**PROMPT**
Pictures are to be left out, and the rest of the records reproduced exactly.

**RECORDS PROVIDED**
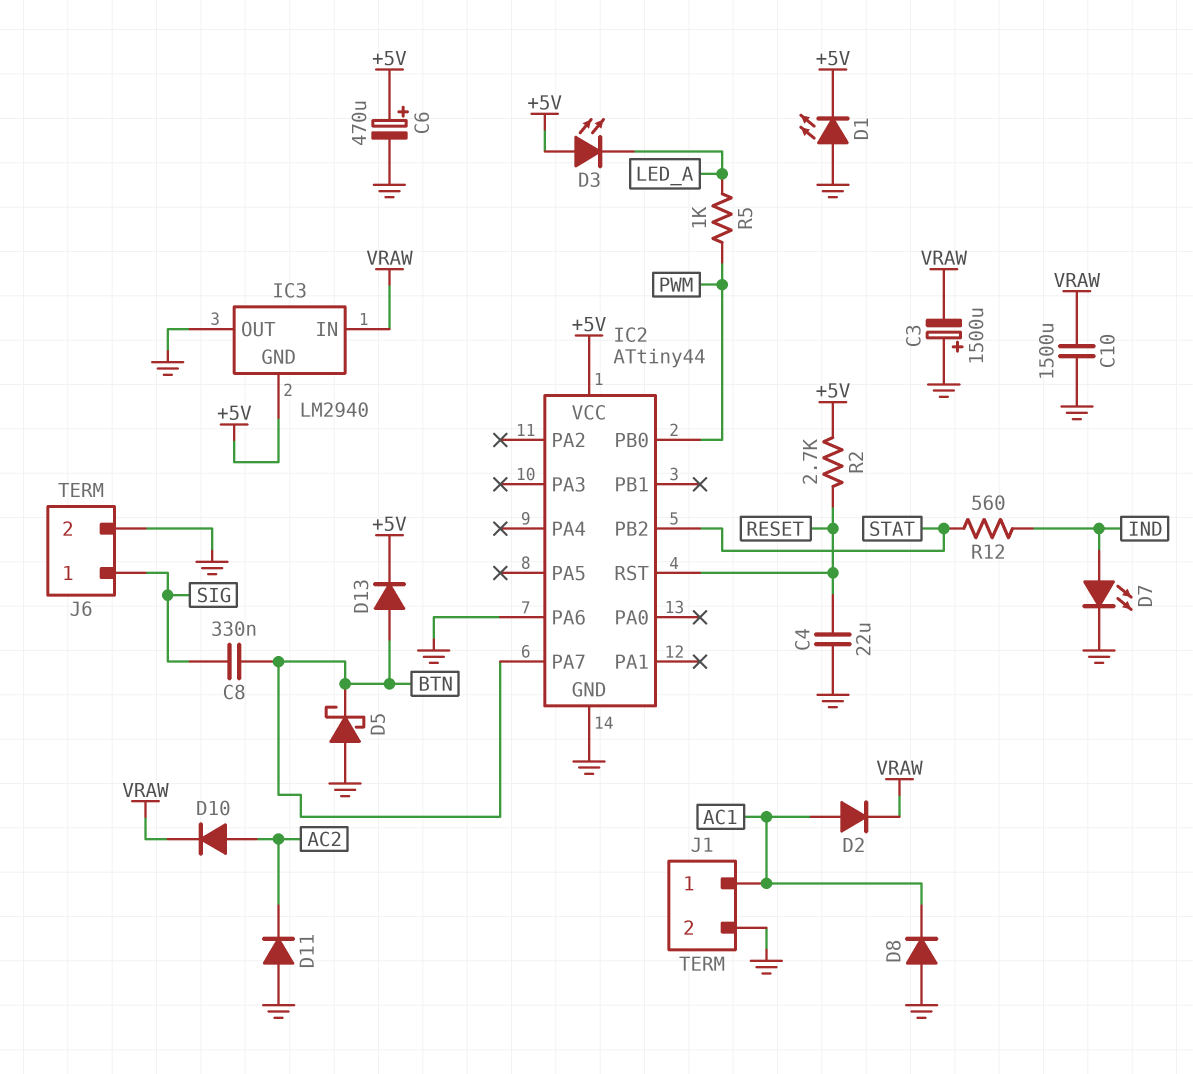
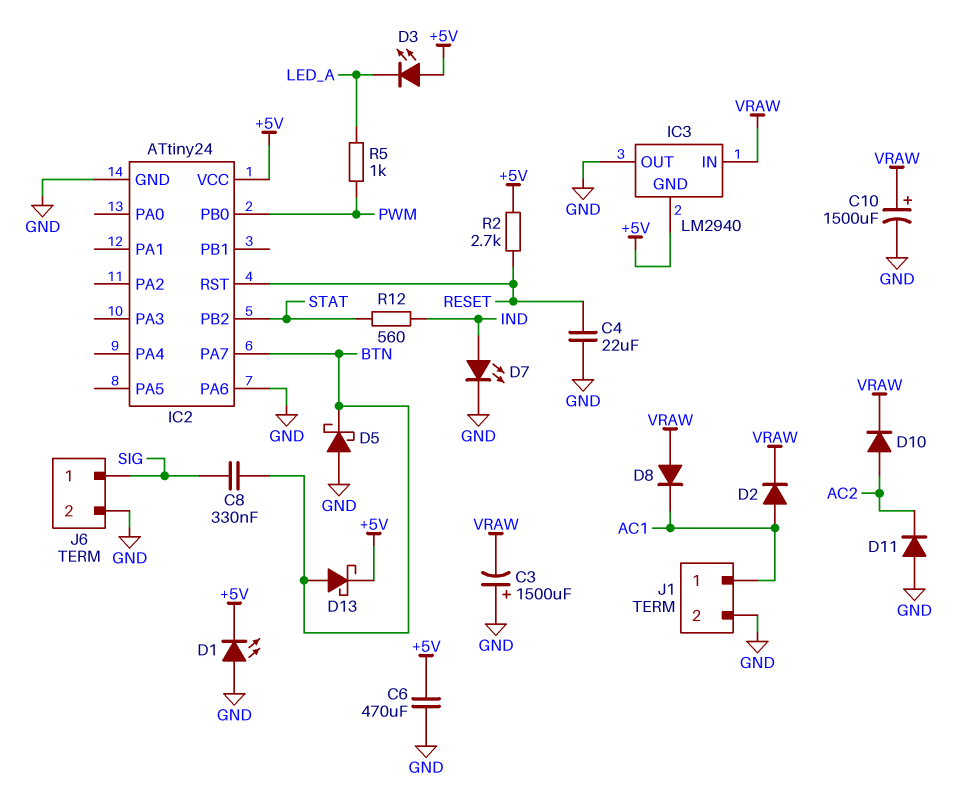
C6: 470uF (plus +5V, minus GND) -> 470uF (+5V, GND)
C10: 1500uF (GND, VRAW) -> 1500uF (plus VRAW, minus GND)
D8: diode (A GND, K AC1) -> diode (A VRAW, K AC1)
D13: diode (A BTN, K +5V) -> schottky (A BTN, K +5V)
IC2: ATtiny44 -> ATtiny24

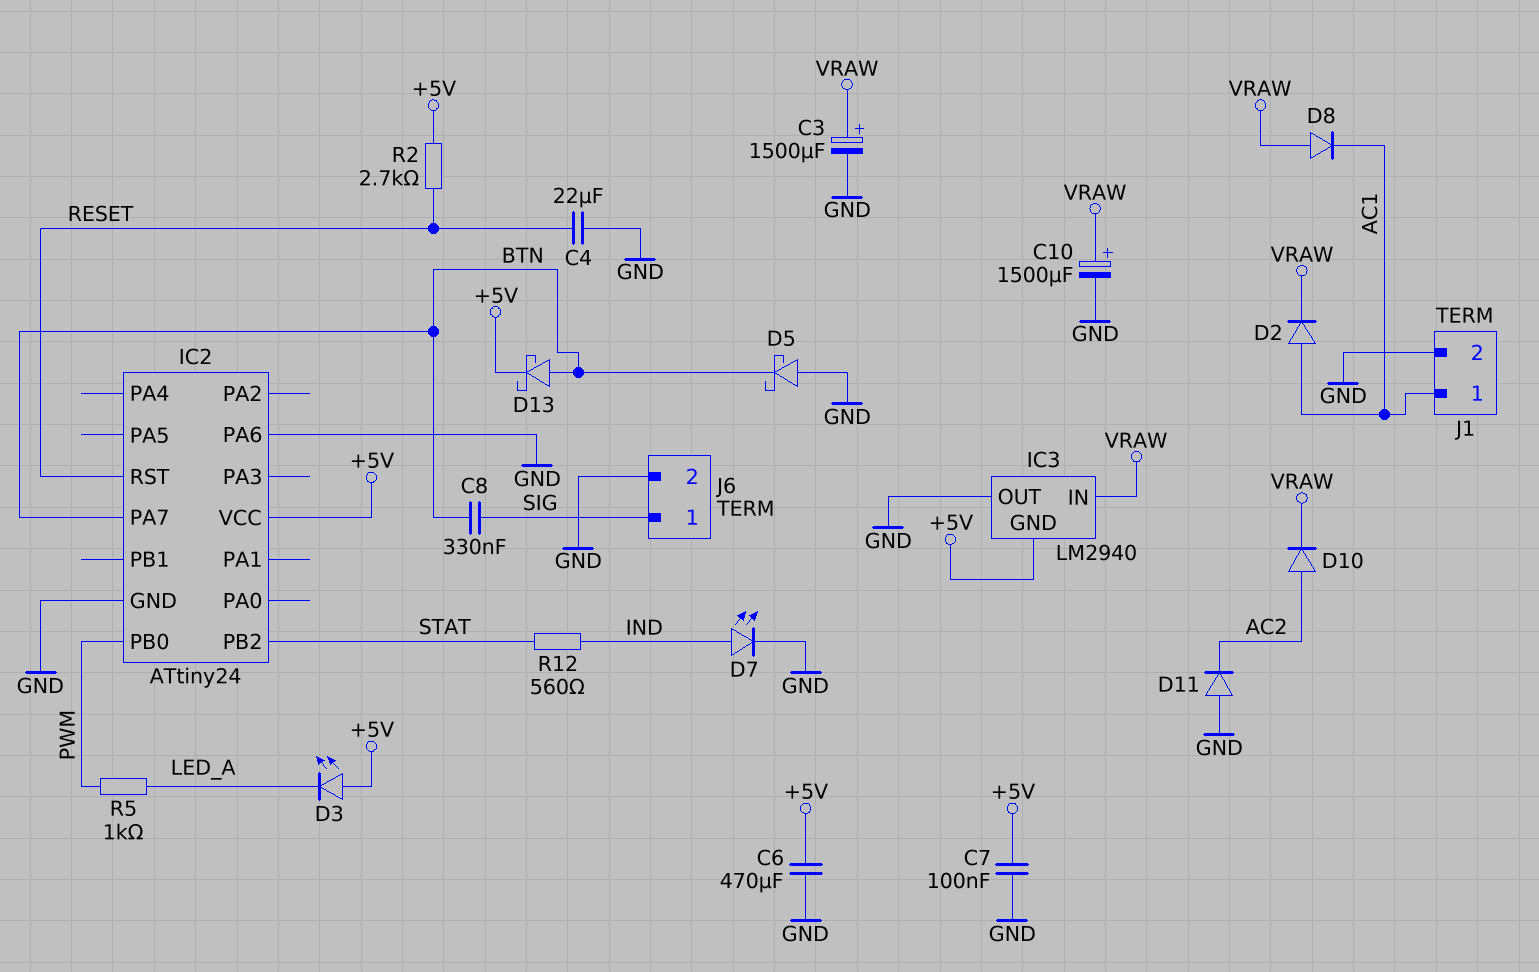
C3: 1500uF (plus GND, minus VRAW) -> 1500uF (plus VRAW, minus GND)
C7: none -> 100nF (+5V, GND)
D1: LED (A GND, K +5V) -> none

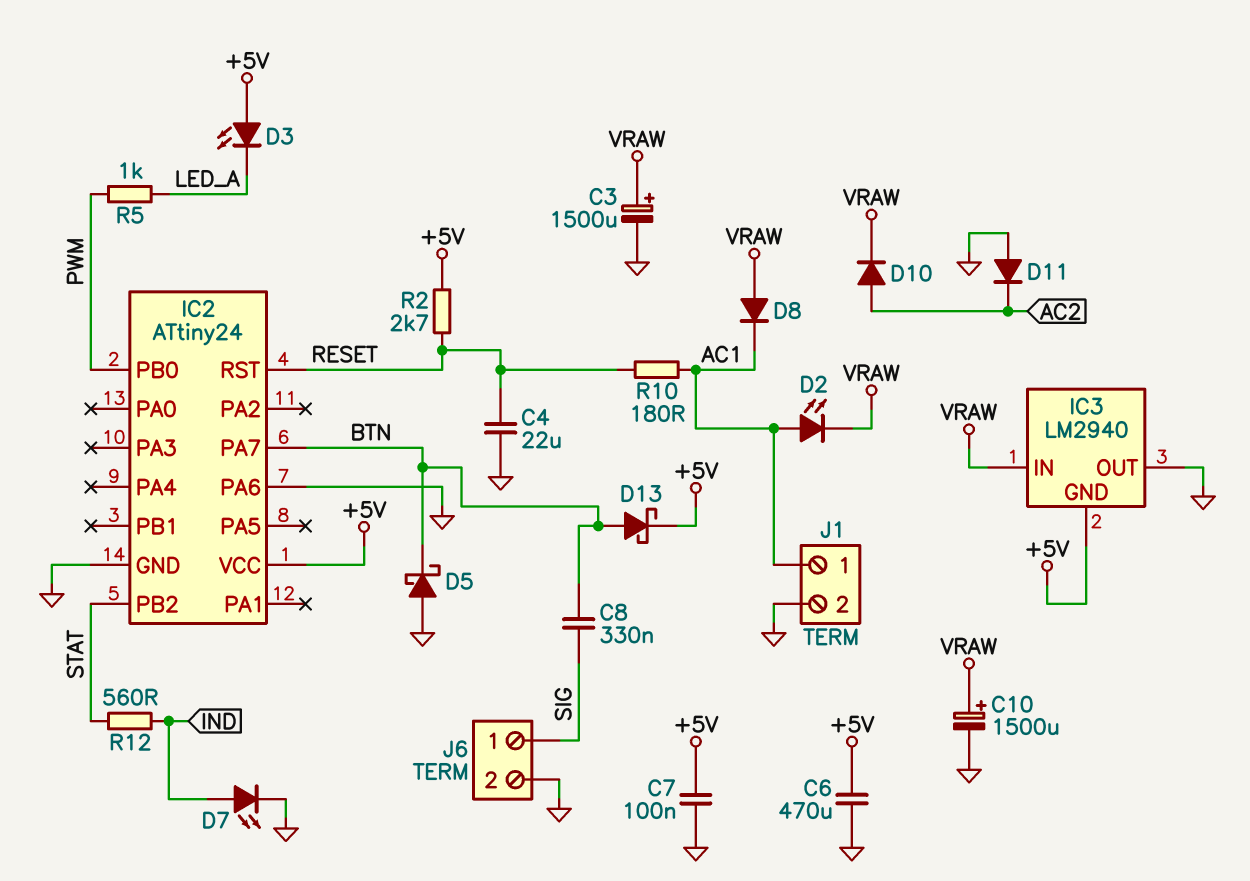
D2: diode (A AC1, K VRAW) -> LED (A AC1, K VRAW)
R10: none -> 180 (AC1, RESET)

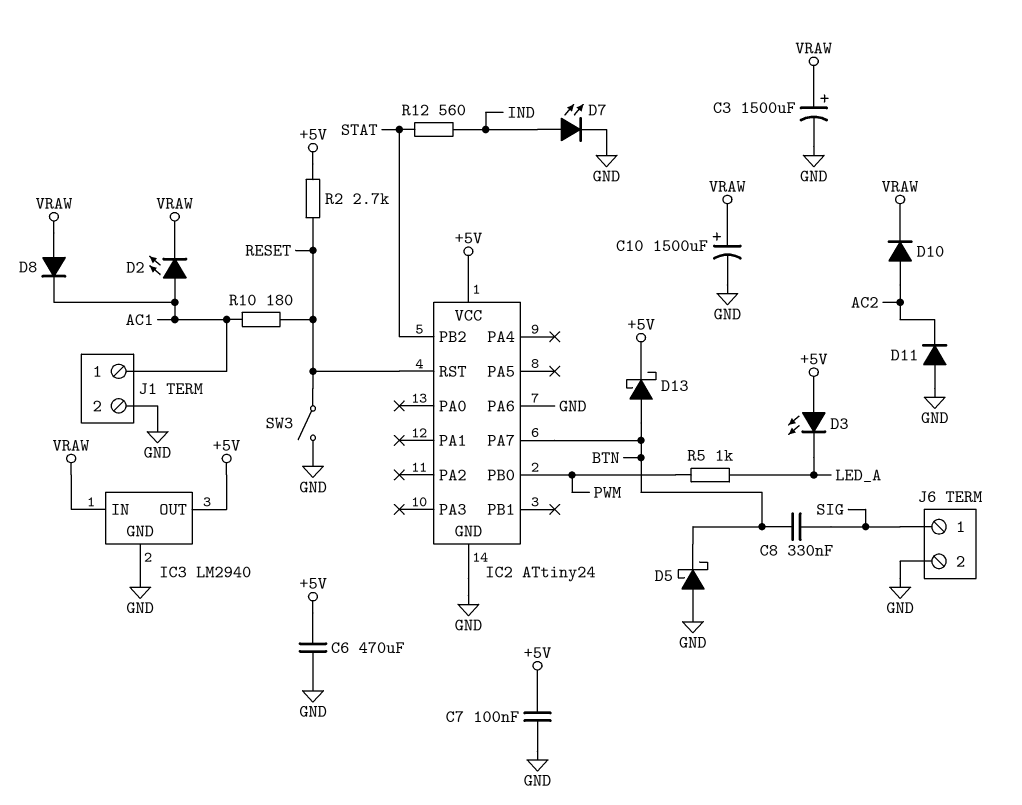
C4: 22uF (GND, RESET) -> none
IC3 pin GND: +5V -> GND
IC3 pin OUT: GND -> +5V
SW3: none -> switch (GND, RESET)

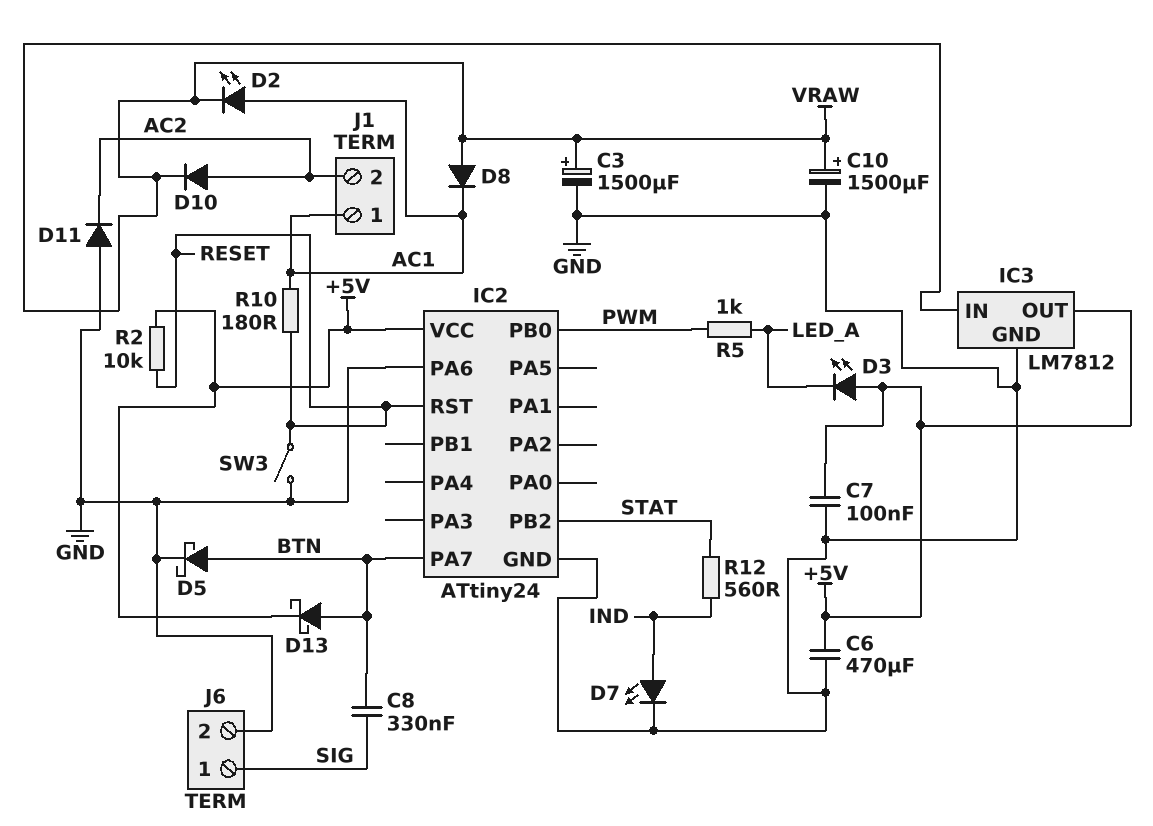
D5: schottky (A GND, K BTN) -> schottky (A BTN, K GND)
IC3: LM2940 -> LM7812
J1 pin 2: GND -> AC2
R2: 2.7k (+5V, RESET) -> 10k (+5V, RESET)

**REPLY TO THE TASK**
C6: 470uF (plus +5V, minus GND) -> 470uF (+5V, GND)
C10: 1500uF (GND, VRAW) -> 1500uF (plus VRAW, minus GND)
D8: diode (A GND, K AC1) -> diode (A VRAW, K AC1)
D13: diode (A BTN, K +5V) -> schottky (A BTN, K +5V)
IC2: ATtiny44 -> ATtiny24

C3: 1500uF (plus GND, minus VRAW) -> 1500uF (plus VRAW, minus GND)
C7: none -> 100nF (+5V, GND)
D1: LED (A GND, K +5V) -> none

D2: diode (A AC1, K VRAW) -> LED (A AC1, K VRAW)
R10: none -> 180 (AC1, RESET)

C4: 22uF (GND, RESET) -> none
IC3 pin GND: +5V -> GND
IC3 pin OUT: GND -> +5V
SW3: none -> switch (GND, RESET)

D5: schottky (A GND, K BTN) -> schottky (A BTN, K GND)
IC3: LM2940 -> LM7812
J1 pin 2: GND -> AC2
R2: 2.7k (+5V, RESET) -> 10k (+5V, RESET)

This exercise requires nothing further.